--- DATA FOR ANALYSIS Enclosed Below ---
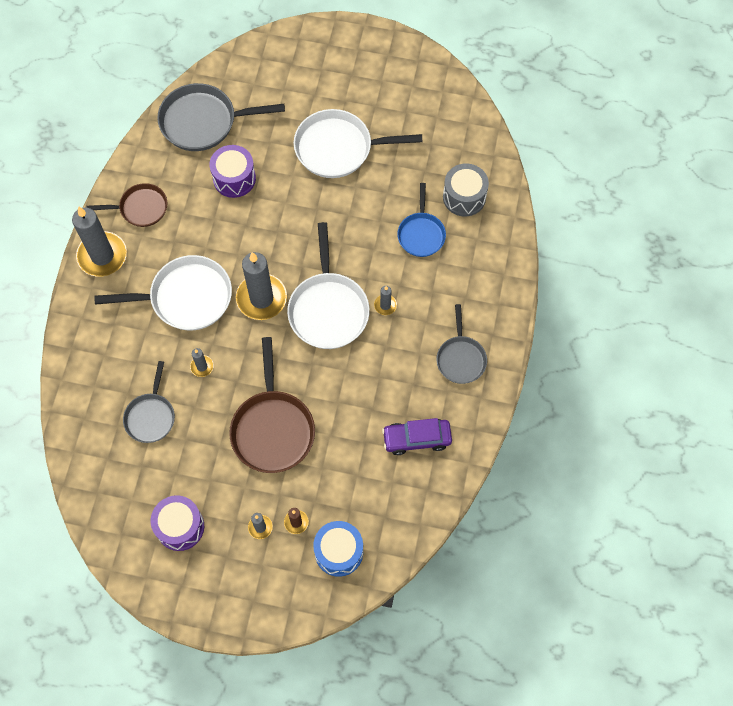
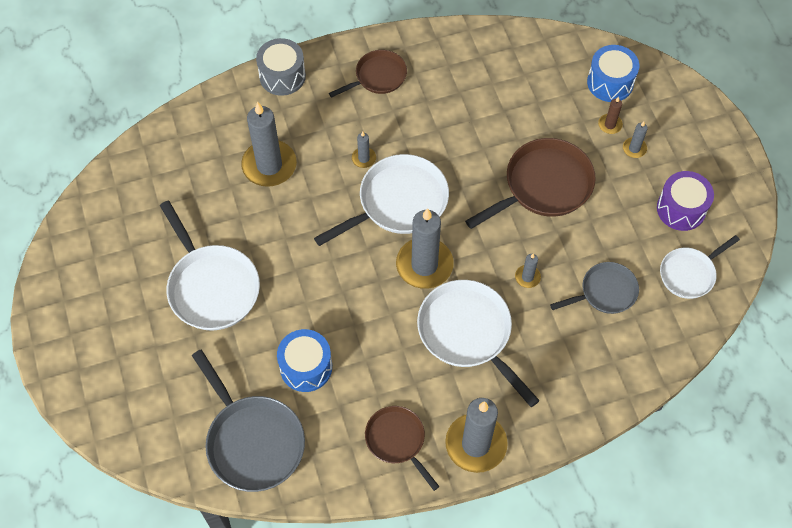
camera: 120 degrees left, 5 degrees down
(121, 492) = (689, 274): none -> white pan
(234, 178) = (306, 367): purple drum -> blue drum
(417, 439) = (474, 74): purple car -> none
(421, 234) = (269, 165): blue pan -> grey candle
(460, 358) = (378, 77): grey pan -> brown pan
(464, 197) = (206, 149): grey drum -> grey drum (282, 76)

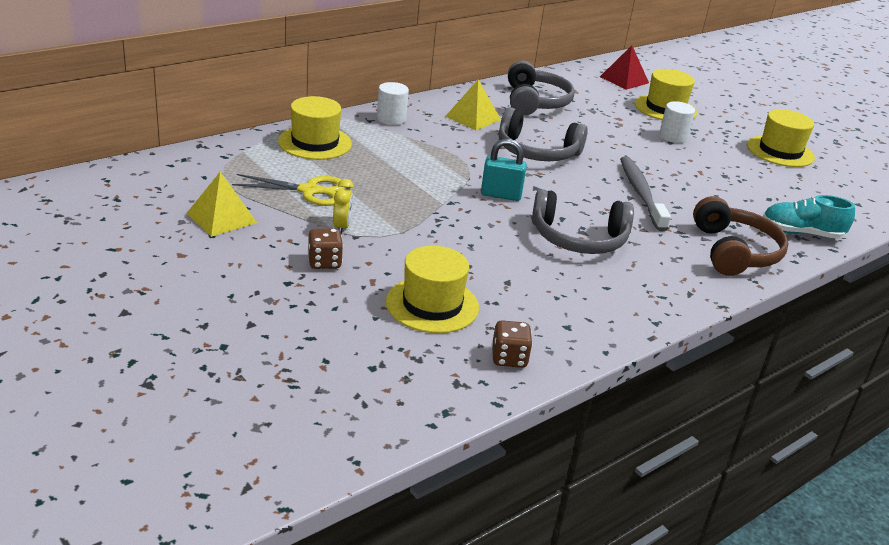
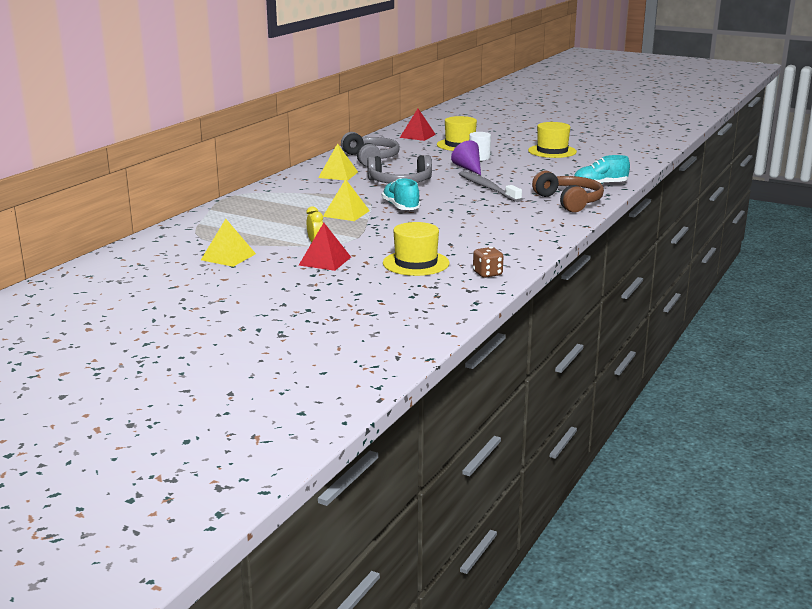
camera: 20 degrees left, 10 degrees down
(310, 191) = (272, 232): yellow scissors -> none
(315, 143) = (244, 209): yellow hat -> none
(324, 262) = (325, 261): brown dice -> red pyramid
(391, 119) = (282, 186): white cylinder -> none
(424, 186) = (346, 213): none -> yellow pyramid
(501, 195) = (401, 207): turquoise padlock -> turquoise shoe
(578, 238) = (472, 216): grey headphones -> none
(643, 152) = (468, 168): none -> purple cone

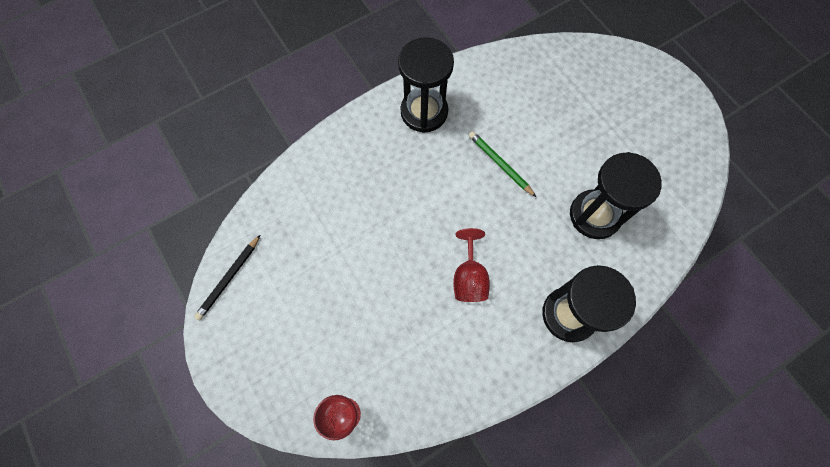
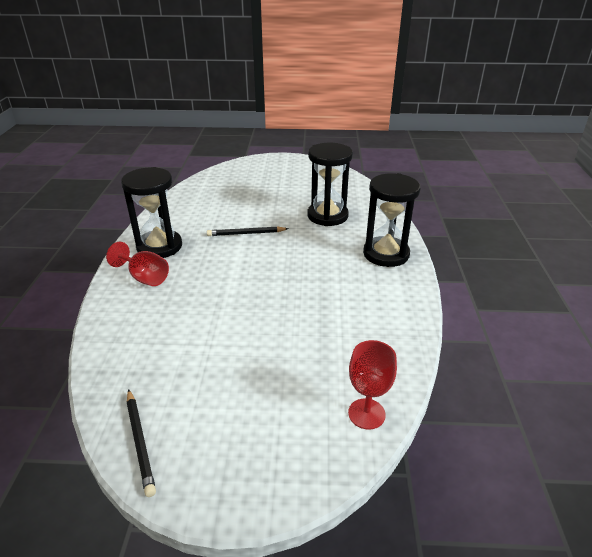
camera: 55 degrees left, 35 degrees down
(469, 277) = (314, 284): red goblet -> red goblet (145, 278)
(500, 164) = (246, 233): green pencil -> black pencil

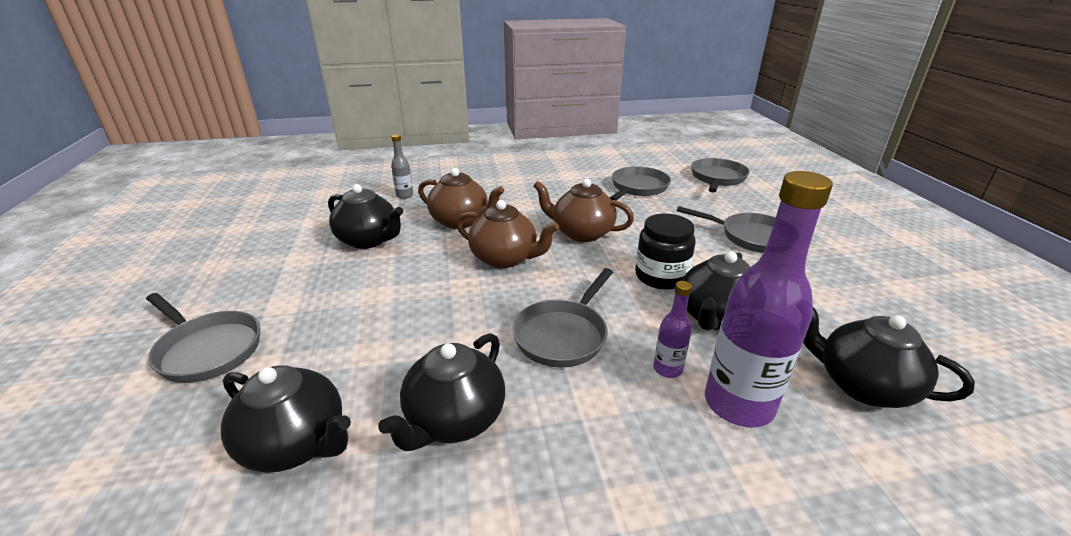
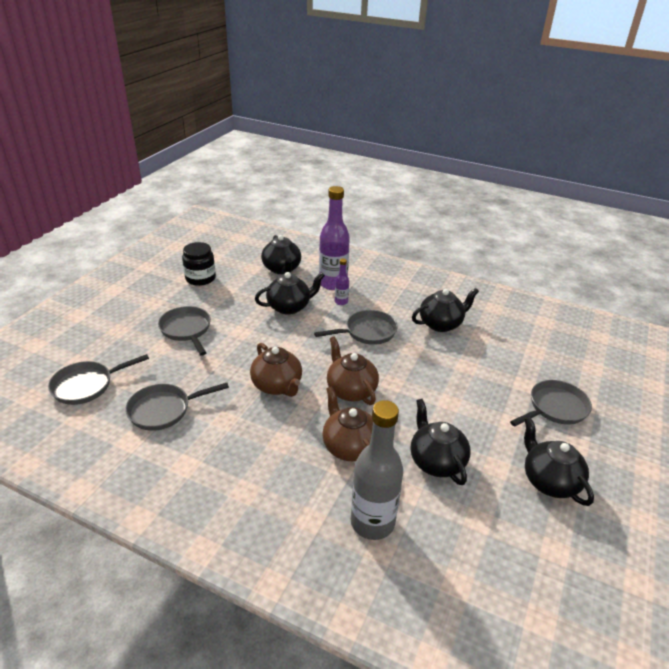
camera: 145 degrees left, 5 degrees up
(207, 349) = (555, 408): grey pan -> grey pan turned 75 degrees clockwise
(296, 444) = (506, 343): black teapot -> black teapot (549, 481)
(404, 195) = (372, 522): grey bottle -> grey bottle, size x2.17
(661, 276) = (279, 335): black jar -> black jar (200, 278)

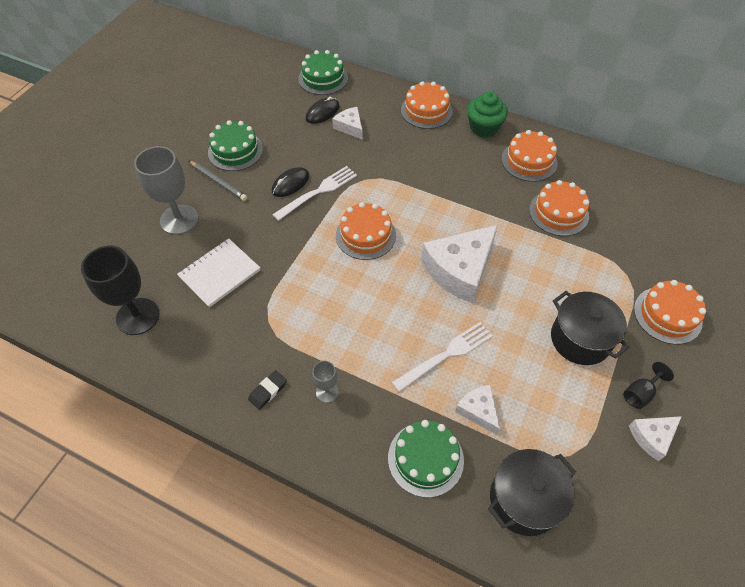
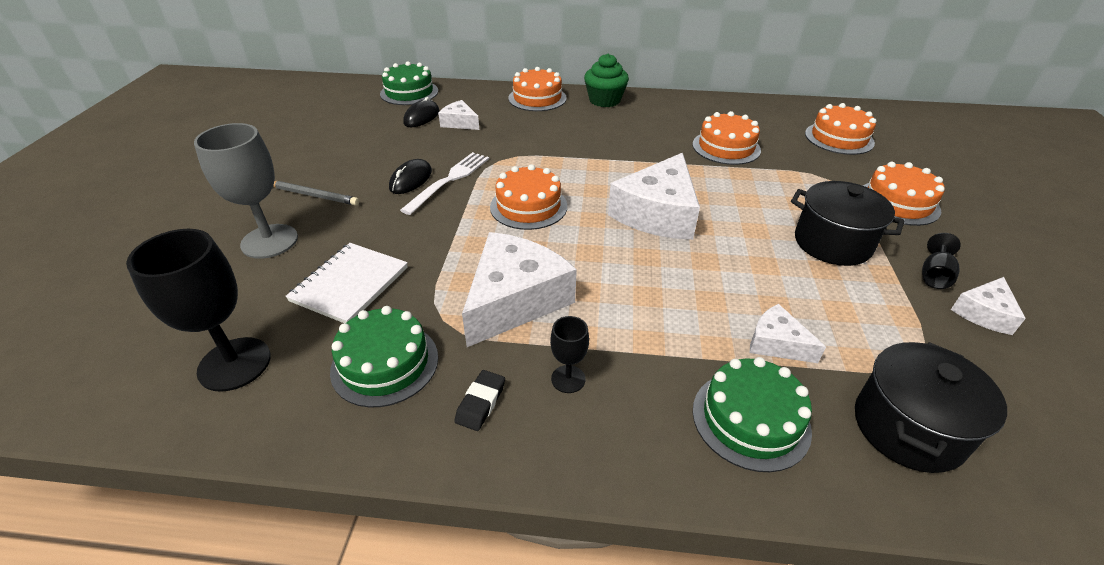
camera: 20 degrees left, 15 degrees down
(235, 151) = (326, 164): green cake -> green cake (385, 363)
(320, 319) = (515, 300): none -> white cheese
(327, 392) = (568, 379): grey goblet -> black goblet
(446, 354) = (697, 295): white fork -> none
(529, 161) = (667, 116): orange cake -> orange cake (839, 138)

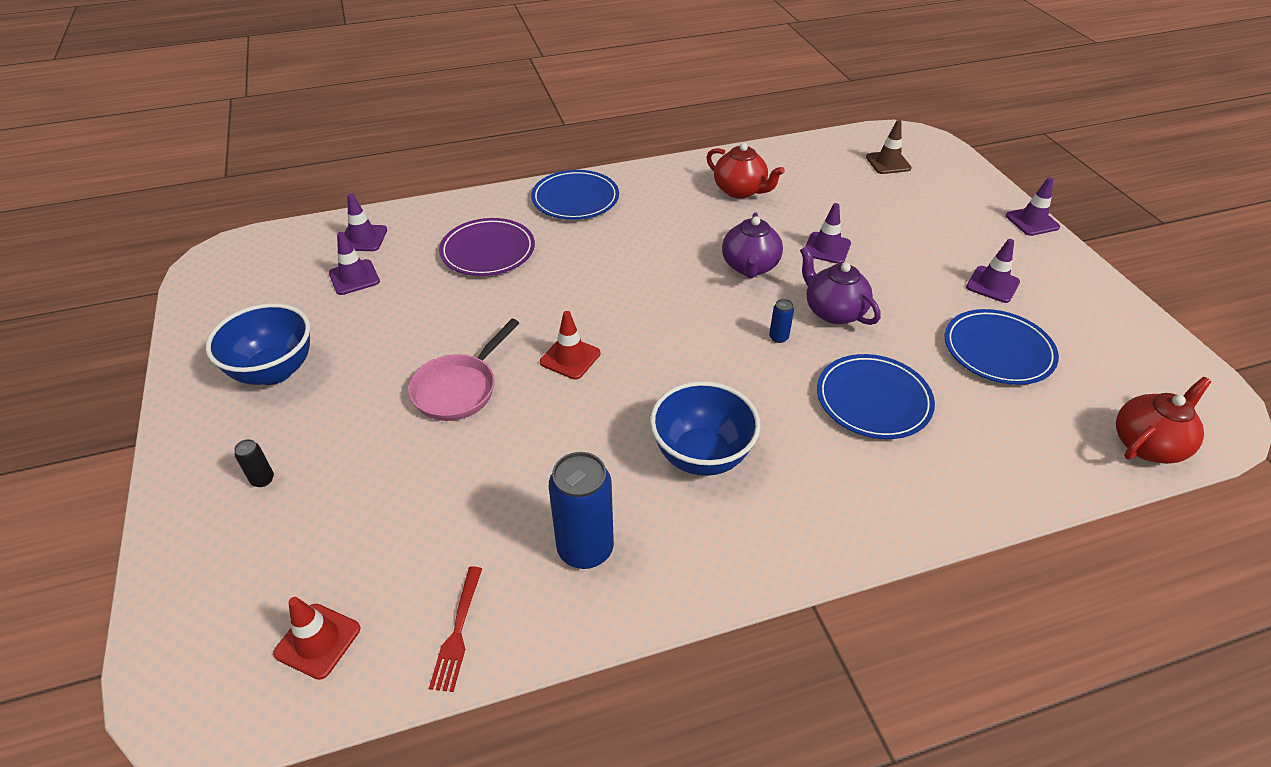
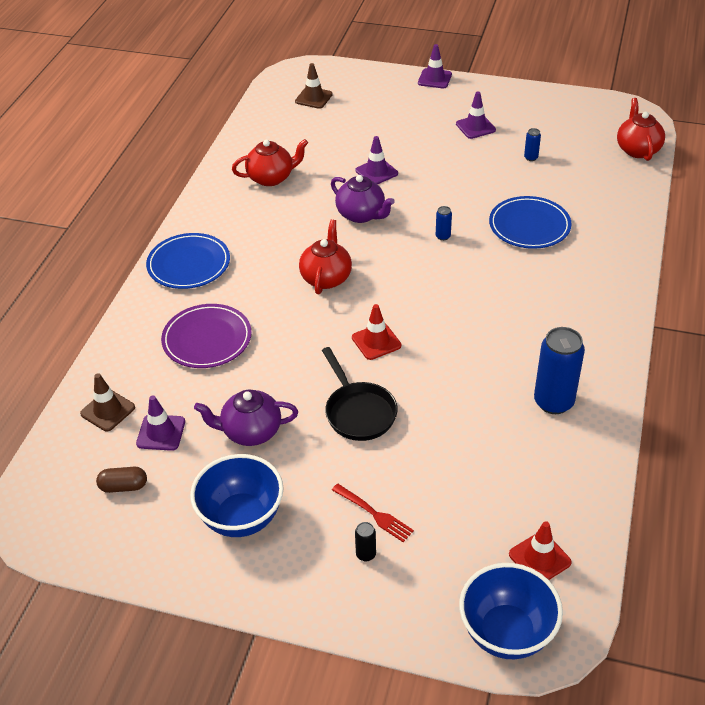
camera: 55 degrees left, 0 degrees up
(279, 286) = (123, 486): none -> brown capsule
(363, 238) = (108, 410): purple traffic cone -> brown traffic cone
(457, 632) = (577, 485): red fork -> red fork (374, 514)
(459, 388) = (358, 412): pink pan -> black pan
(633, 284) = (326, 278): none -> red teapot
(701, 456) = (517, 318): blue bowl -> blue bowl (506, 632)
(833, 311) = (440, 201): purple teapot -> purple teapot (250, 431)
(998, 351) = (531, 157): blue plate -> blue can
--- End of Enclosed DATA FOR ANALYSIS ---
__ACTIVITY__:
Your answer must be the exact lines from the start of the data through the line with "(424, 186) = (346, 213): none", inclusive, and nothing else; pictures do not belong in it.

__TASK RESPONSE__:
camera: 120 degrees left, 5 degrees down
(121, 492) = (689, 274): none -> white pan
(234, 178) = (306, 367): purple drum -> blue drum
(417, 439) = (474, 74): purple car -> none
(421, 234) = (269, 165): blue pan -> grey candle
(460, 358) = (378, 77): grey pan -> brown pan
(464, 197) = (206, 149): grey drum -> grey drum (282, 76)

camera: 20 degrees left, 10 degrees down
(310, 191) = (272, 232): yellow scissors -> none
(315, 143) = (244, 209): yellow hat -> none
(324, 262) = (325, 261): brown dice -> red pyramid
(391, 119) = (282, 186): white cylinder -> none
(424, 186) = (346, 213): none -> yellow pyramid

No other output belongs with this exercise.